▶ _What you will do_: Wherever "none" appears in the records below, copy the line that holds it.

——————————

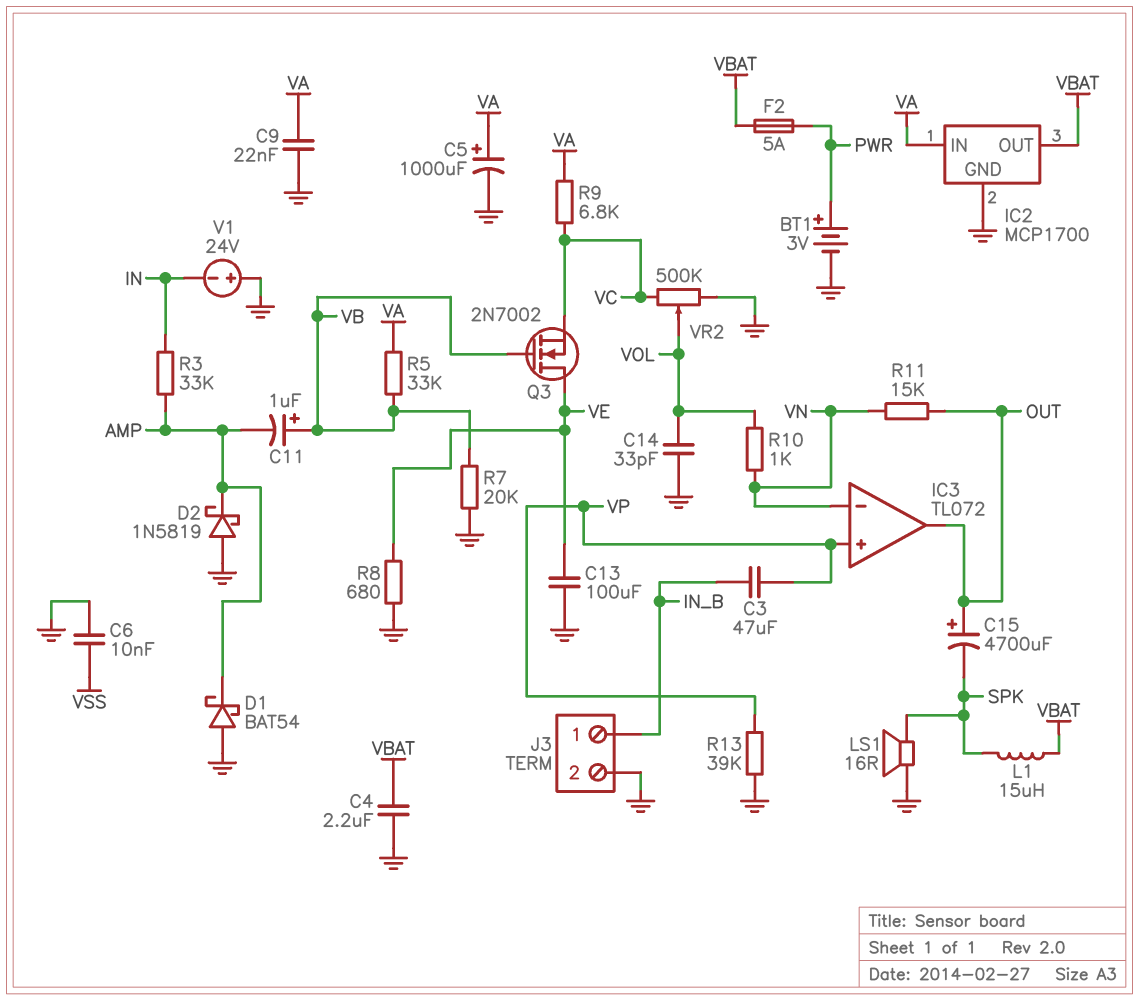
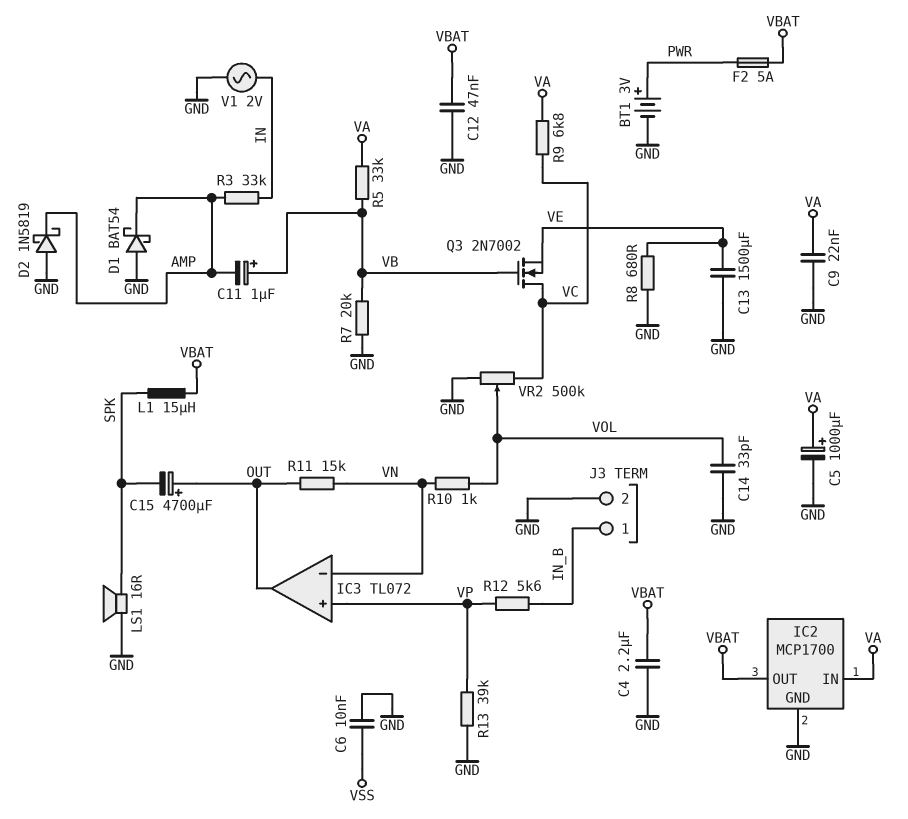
C3: 47uF (IN_B, VP) -> none
C12: none -> 47nF (GND, VBAT)
C13: 100uF (GND, VE) -> 1500uF (GND, VE)
Q3: NMOS 2N7002 (G VB, D VE, S VC) -> NMOS 2N7002 (G VB, D VC, S VE)
R12: none -> 5.6k (IN_B, VP)
V1: 24V (plus GND, minus IN) -> AC 2V (GND, IN)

——————————

▶ _Response to this exercise_:
C3: 47uF (IN_B, VP) -> none
C12: none -> 47nF (GND, VBAT)
R12: none -> 5.6k (IN_B, VP)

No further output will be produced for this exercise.